* DATA FOR PROCESSING *
★ ★ ★

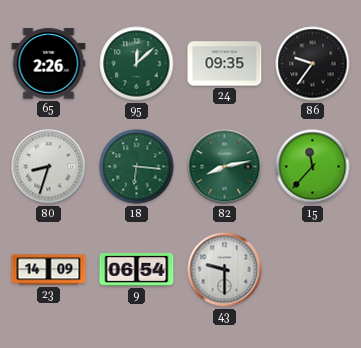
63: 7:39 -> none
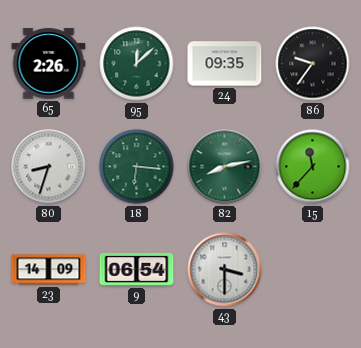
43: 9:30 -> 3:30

★ ★ ★

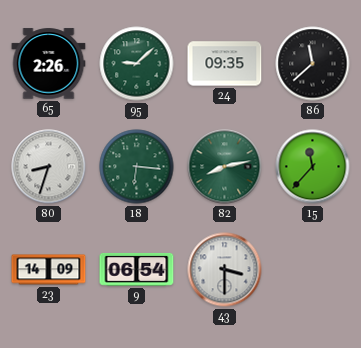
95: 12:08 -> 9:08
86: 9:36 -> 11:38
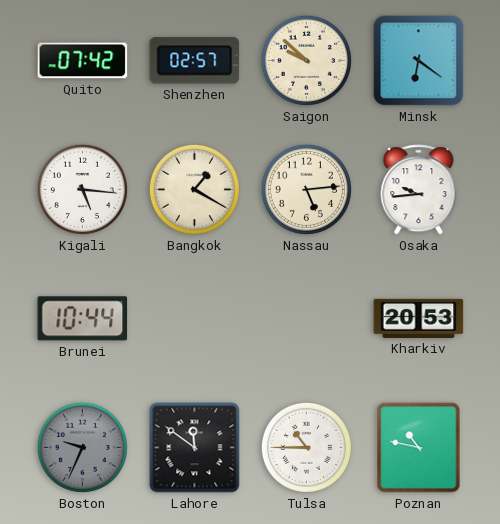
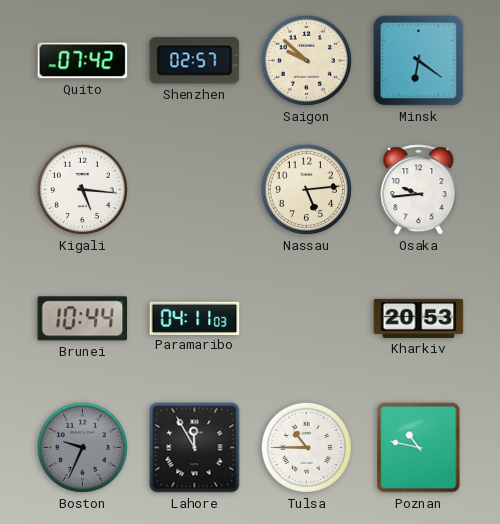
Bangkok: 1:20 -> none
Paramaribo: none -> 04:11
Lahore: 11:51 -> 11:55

★ ★ ★

Format the lines of the material as a numbered list, starting at the line that contains "Bangkok: 1:20 -> none" and stopping after the line that contains "Lahore: 11:51 -> 11:55". Leave out any blank lines.

* TASK SOLUTION *
1. Bangkok: 1:20 -> none
2. Paramaribo: none -> 04:11
3. Lahore: 11:51 -> 11:55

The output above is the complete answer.